EXTRACTED DATA |
※ ※ ※

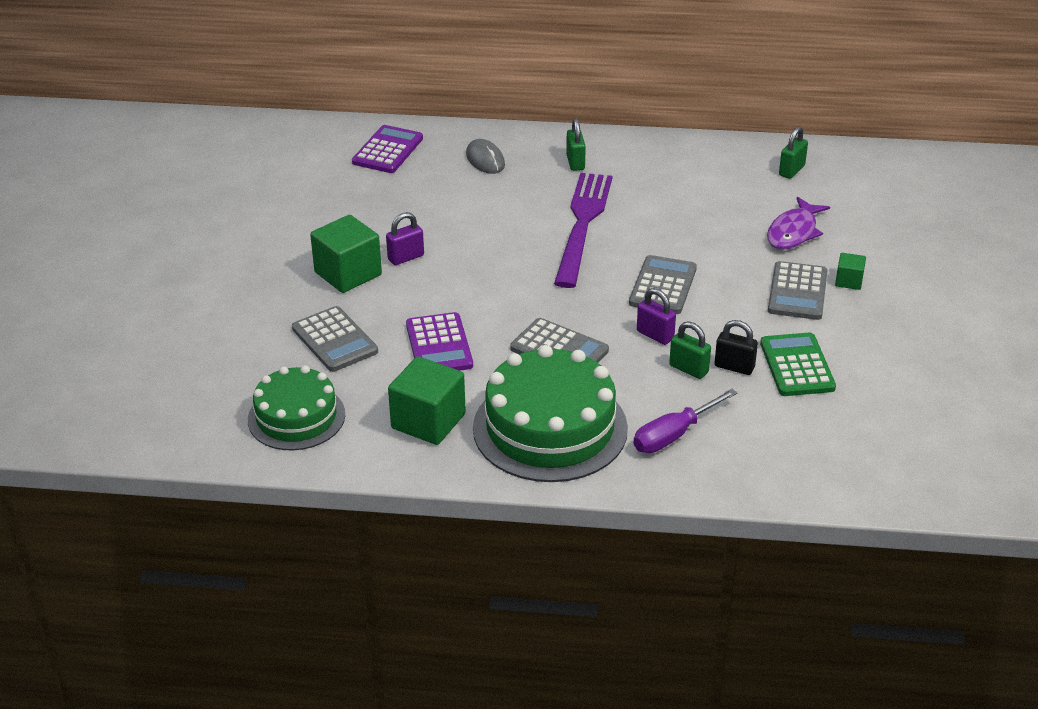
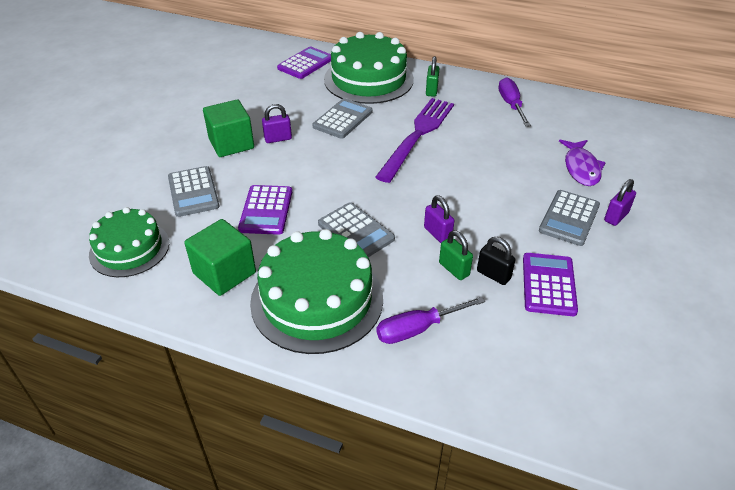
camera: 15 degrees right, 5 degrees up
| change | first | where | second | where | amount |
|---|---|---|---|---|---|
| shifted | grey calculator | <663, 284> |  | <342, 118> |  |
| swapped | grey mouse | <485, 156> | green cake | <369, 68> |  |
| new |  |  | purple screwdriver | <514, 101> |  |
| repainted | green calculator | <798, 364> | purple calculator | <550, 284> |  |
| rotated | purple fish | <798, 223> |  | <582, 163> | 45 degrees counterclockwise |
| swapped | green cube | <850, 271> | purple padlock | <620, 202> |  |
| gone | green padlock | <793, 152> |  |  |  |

※ ※ ※

WORK TASK |
Reproduce the lines of the entries above exactly, but only from the line containing "purple screwdriver |" through the final line.

FINAL ANSWER |
| new |  |  | purple screwdriver | <514, 101> |  |
| repainted | green calculator | <798, 364> | purple calculator | <550, 284> |  |
| rotated | purple fish | <798, 223> |  | <582, 163> | 45 degrees counterclockwise |
| swapped | green cube | <850, 271> | purple padlock | <620, 202> |  |
| gone | green padlock | <793, 152> |  |  |  |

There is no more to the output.